Source data -
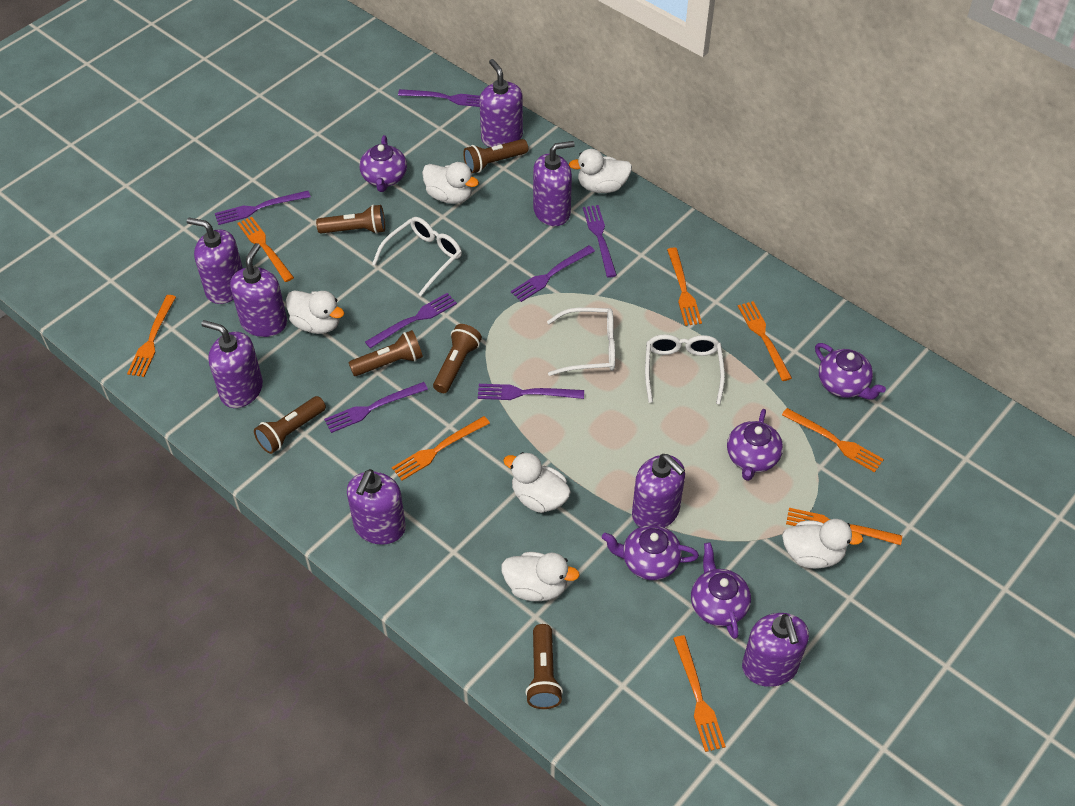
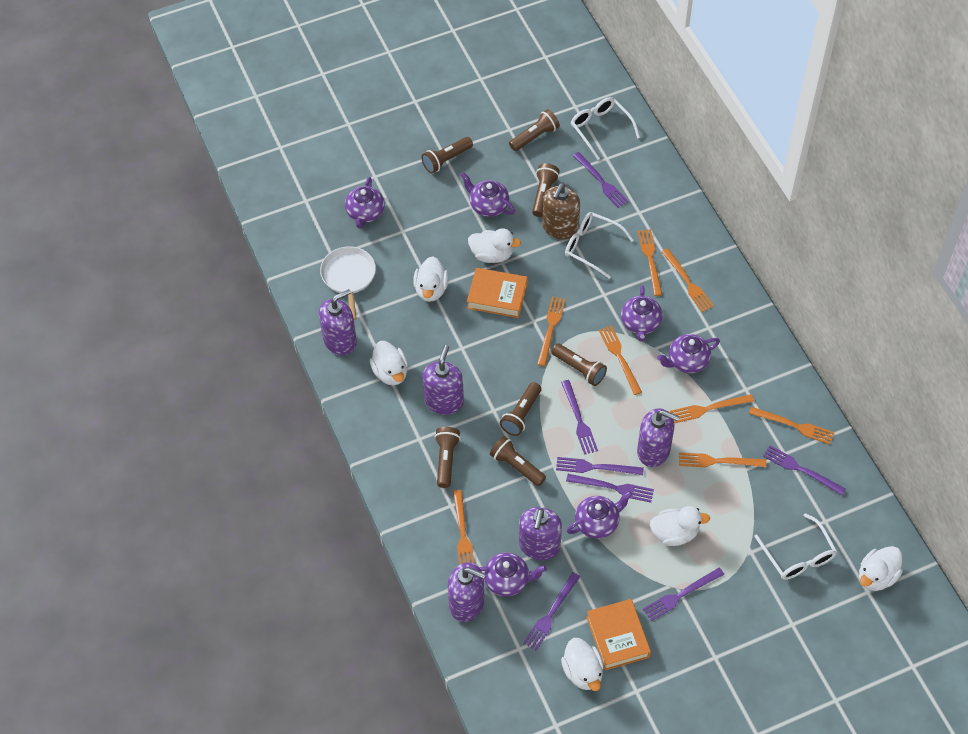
brown flashlight: 6 -> 7
brown soap dispenser: 0 -> 1
orange book: 0 -> 2
purple soap dispenser: 8 -> 5
purple teapot: 5 -> 6
white pan: 0 -> 1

What to work on - Return every line of the entries above that the string "brown" appears in.

Answer for the task -
brown flashlight: 6 -> 7
brown soap dispenser: 0 -> 1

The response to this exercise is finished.